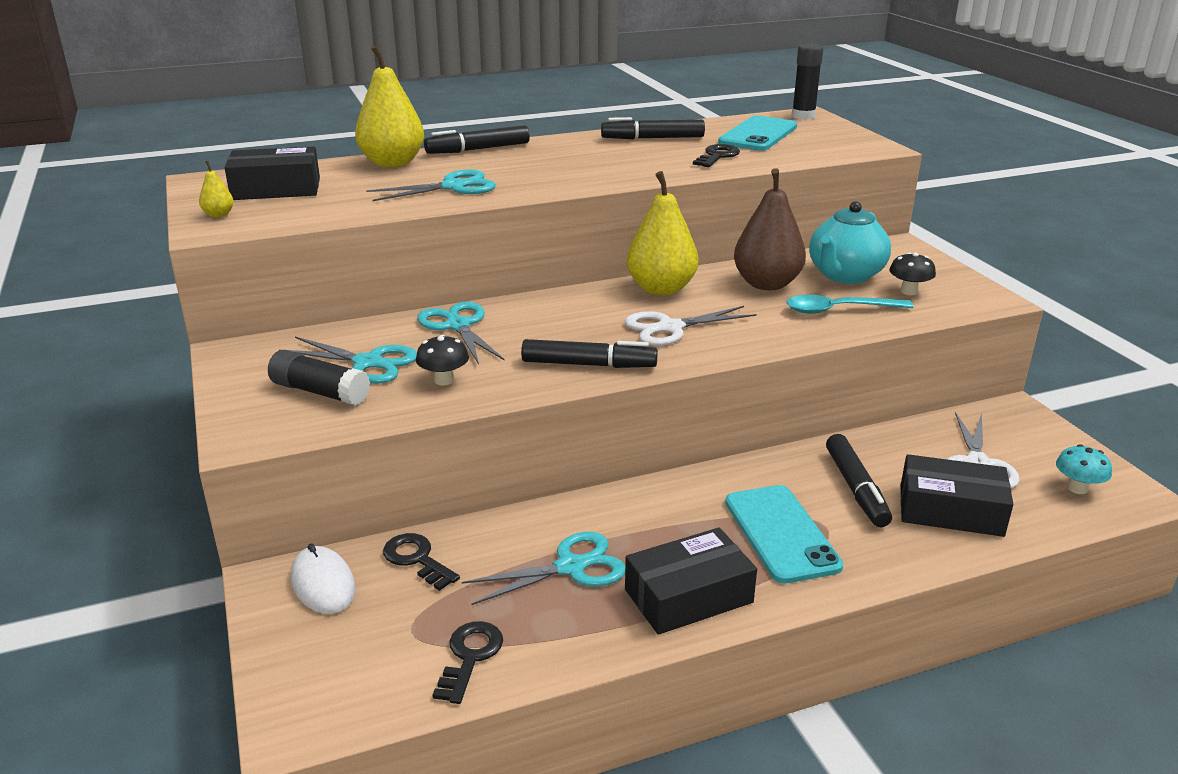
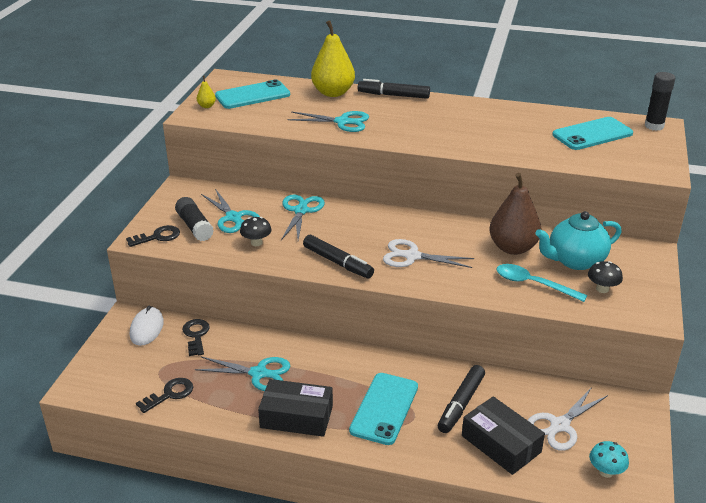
camera: 35 degrees right, 5 degrees up
(276, 189) = (252, 95): black box -> turquoise phone
(652, 138) = (514, 117): black marker -> none
(661, 289) = (442, 227): yellow pear -> none
(717, 156) = (534, 145): black key -> black key (158, 237)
++++++++++
The records are given above. Copy each line in them that holds "black".

(276, 189) = (252, 95): black box -> turquoise phone
(652, 138) = (514, 117): black marker -> none
(717, 156) = (534, 145): black key -> black key (158, 237)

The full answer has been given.